Lines of data

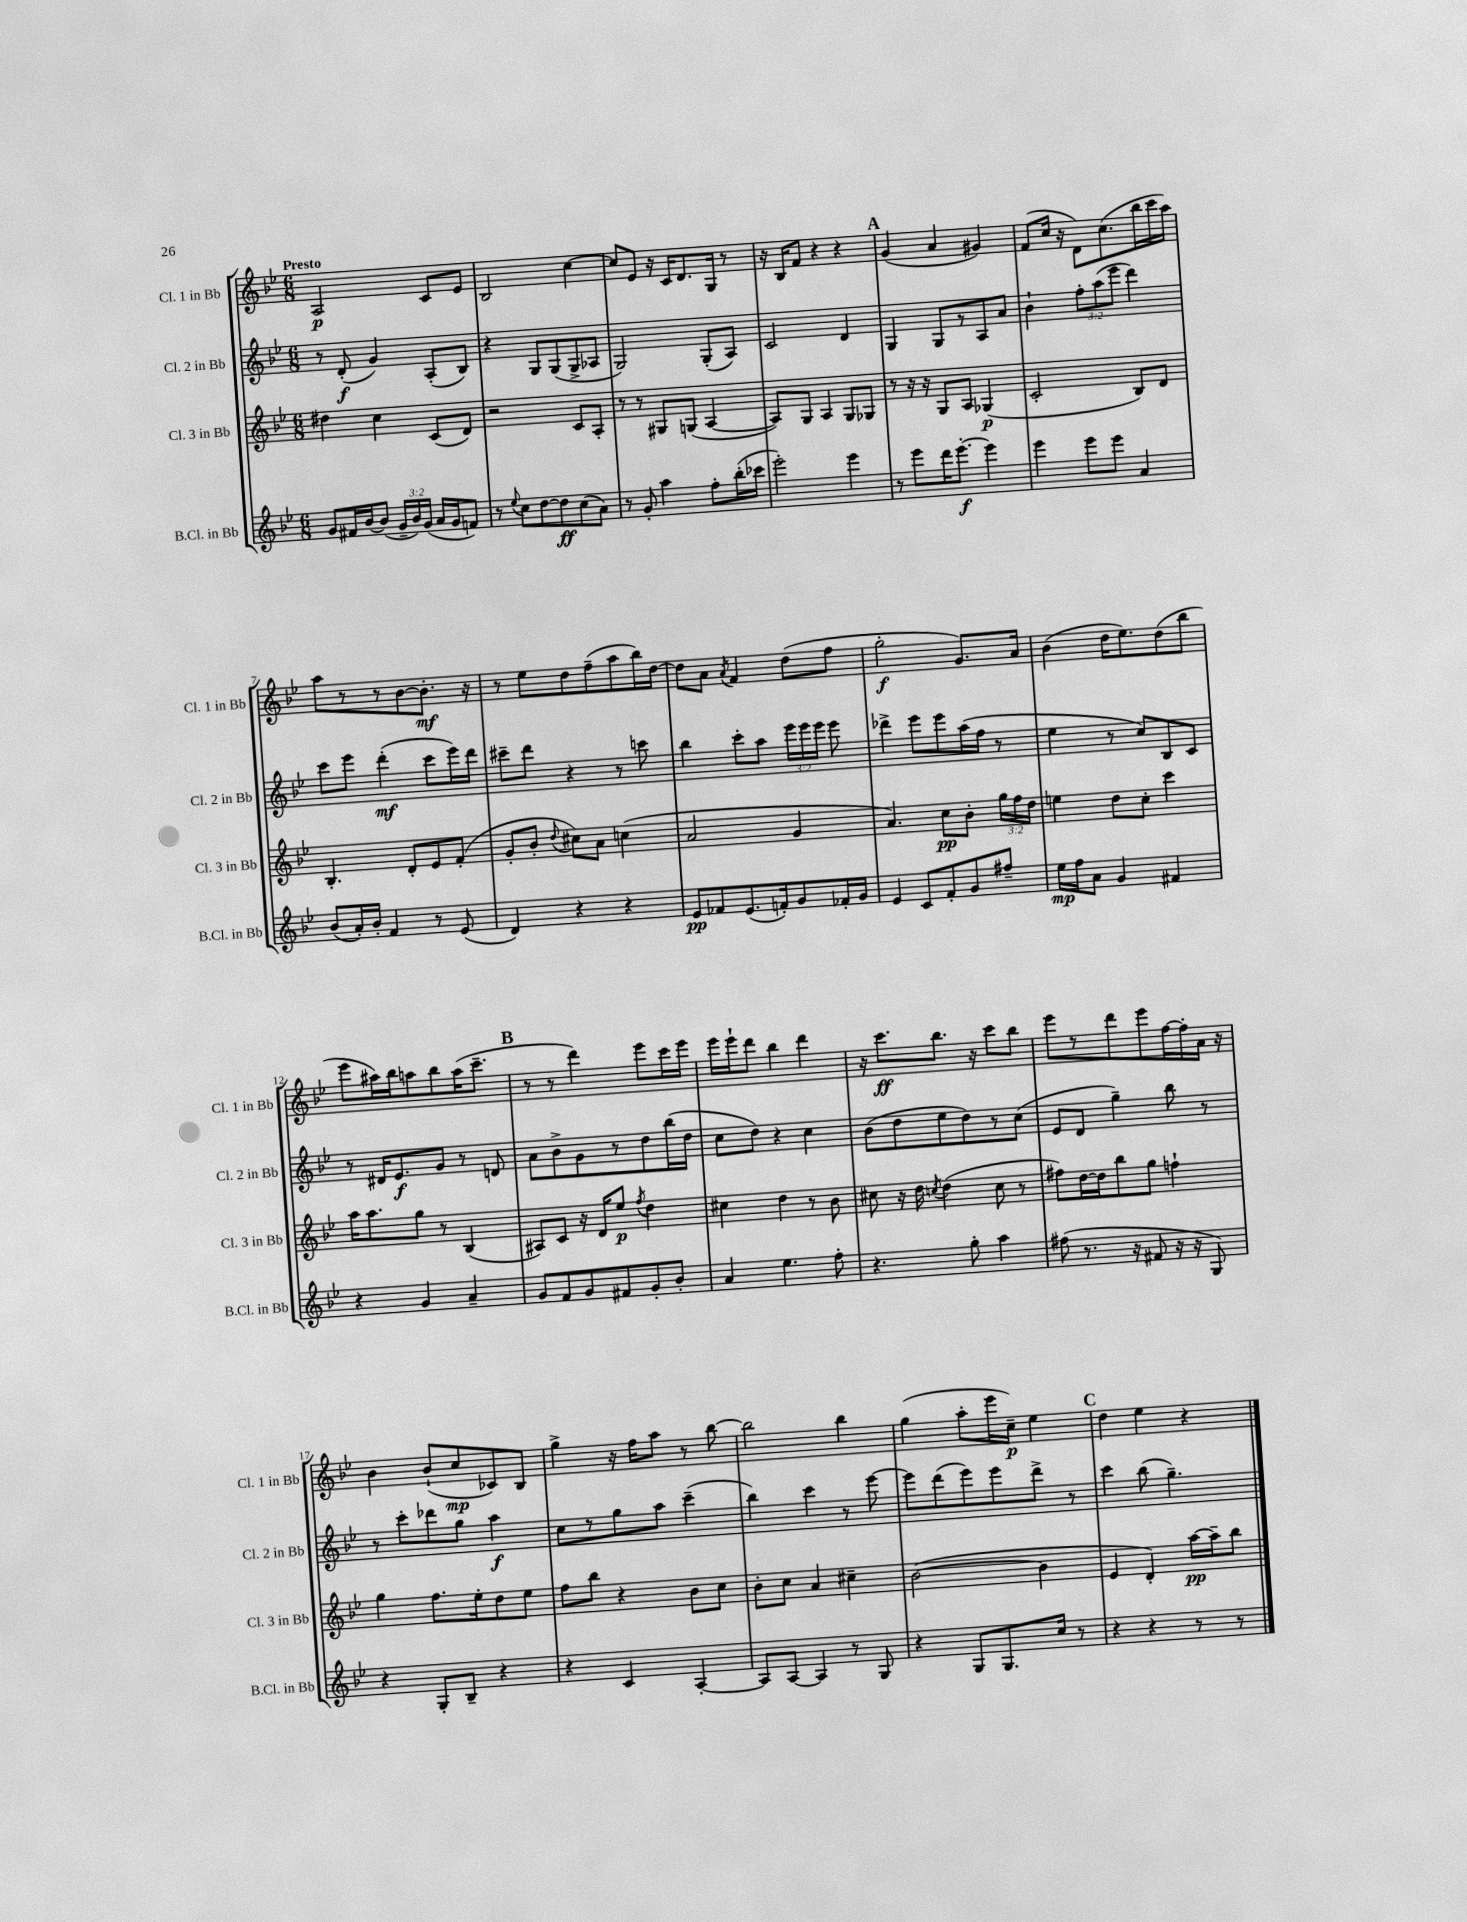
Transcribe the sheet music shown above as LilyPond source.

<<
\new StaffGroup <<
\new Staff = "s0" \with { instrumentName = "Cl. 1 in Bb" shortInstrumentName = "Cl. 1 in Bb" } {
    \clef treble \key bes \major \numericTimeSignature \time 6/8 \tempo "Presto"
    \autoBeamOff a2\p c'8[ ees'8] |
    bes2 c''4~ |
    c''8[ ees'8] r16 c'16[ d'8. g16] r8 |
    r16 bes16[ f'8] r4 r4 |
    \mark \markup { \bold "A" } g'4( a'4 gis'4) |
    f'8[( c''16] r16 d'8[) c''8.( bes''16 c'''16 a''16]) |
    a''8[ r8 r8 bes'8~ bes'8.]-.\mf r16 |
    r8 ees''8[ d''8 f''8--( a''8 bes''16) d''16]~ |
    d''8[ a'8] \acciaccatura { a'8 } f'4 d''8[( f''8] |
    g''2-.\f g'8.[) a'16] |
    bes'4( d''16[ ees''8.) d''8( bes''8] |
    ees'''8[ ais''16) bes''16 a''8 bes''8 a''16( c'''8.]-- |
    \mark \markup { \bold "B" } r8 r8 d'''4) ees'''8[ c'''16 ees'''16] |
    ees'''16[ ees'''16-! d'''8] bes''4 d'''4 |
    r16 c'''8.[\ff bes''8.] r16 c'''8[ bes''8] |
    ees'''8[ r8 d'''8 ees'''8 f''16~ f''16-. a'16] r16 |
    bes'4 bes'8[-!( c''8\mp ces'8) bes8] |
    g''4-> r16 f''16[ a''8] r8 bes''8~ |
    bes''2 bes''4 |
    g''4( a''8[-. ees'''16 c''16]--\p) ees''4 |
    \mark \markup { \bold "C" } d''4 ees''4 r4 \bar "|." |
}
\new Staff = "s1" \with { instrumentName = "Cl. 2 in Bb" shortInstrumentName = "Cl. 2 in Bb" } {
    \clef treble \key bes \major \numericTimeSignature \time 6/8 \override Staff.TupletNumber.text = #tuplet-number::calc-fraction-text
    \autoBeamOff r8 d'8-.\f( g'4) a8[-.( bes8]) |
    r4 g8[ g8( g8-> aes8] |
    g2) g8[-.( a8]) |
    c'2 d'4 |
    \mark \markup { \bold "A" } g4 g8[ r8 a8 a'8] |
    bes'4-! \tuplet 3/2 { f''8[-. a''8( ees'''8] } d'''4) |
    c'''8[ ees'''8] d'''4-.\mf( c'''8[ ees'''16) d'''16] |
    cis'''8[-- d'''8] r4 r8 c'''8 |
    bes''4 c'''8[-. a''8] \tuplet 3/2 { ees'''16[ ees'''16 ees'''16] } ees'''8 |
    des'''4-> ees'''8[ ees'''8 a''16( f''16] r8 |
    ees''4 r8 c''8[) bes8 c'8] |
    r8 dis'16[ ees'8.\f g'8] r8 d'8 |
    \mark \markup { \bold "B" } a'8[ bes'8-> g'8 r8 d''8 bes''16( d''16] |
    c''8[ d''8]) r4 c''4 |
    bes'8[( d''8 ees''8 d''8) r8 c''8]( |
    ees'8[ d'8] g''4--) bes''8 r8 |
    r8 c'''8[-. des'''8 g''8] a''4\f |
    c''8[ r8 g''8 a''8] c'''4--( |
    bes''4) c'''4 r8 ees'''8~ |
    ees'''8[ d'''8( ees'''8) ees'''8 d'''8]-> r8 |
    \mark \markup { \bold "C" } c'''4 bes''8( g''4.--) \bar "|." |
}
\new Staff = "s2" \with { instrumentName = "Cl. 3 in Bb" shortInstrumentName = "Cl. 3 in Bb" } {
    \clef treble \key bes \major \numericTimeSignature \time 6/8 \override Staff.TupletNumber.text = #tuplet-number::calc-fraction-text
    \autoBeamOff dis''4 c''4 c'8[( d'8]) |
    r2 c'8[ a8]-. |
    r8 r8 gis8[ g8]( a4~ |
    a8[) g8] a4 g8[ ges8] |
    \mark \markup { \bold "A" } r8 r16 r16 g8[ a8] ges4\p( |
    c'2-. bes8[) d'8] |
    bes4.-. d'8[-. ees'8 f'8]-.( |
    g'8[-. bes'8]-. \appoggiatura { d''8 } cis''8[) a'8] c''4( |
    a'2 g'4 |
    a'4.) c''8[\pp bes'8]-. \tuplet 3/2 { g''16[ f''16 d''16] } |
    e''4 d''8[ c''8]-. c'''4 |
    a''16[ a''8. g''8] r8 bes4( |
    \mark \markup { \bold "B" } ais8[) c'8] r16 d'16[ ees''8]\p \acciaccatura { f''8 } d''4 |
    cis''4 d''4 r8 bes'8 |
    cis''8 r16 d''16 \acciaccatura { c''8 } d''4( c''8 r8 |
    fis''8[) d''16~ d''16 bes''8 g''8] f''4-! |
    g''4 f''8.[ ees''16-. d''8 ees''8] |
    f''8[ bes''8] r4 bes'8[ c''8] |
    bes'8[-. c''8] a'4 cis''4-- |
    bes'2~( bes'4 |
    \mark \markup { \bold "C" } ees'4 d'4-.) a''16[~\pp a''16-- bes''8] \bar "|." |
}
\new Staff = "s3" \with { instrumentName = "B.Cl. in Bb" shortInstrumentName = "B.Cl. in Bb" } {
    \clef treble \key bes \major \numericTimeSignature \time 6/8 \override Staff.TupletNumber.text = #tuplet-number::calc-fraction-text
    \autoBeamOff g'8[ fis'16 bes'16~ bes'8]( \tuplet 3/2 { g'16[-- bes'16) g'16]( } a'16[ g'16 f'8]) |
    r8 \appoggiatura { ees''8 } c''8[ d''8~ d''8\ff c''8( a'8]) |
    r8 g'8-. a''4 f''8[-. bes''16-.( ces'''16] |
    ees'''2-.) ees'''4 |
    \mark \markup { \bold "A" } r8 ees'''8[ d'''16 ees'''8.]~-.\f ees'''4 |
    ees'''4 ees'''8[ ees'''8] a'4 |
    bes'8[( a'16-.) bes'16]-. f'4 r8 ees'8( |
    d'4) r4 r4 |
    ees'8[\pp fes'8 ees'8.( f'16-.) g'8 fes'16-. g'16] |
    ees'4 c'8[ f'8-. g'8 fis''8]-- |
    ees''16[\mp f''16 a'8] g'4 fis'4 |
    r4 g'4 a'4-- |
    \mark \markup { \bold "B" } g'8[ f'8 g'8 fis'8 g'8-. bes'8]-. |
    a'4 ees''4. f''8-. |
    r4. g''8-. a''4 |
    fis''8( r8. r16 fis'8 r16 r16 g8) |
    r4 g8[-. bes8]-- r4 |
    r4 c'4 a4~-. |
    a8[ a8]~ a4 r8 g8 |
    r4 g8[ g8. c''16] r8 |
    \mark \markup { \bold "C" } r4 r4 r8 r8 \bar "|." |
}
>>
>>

* **Task prompt**:
Please copy each row above that contains the string "tuplet".

* **Right answer**:
    \clef treble \key bes \major \numericTimeSignature \time 6/8 \override Staff.TupletNumber.text = #tuplet-number::calc-fraction-text
    bes'4-! \tuplet 3/2 { f''8[-. a''8( ees'''8] } d'''4) |
    bes''4 c'''8[-. a''8] \tuplet 3/2 { ees'''16[ ees'''16 ees'''16] } ees'''8 |
    \clef treble \key bes \major \numericTimeSignature \time 6/8 \override Staff.TupletNumber.text = #tuplet-number::calc-fraction-text
    a'4.) c''8[\pp bes'8]-. \tuplet 3/2 { g''16[ f''16 d''16] } |
    \clef treble \key bes \major \numericTimeSignature \time 6/8 \override Staff.TupletNumber.text = #tuplet-number::calc-fraction-text
    \autoBeamOff g'8[ fis'16 bes'16~ bes'8]( \tuplet 3/2 { g'16[-- bes'16) g'16]( } a'16[ g'16 f'8]) |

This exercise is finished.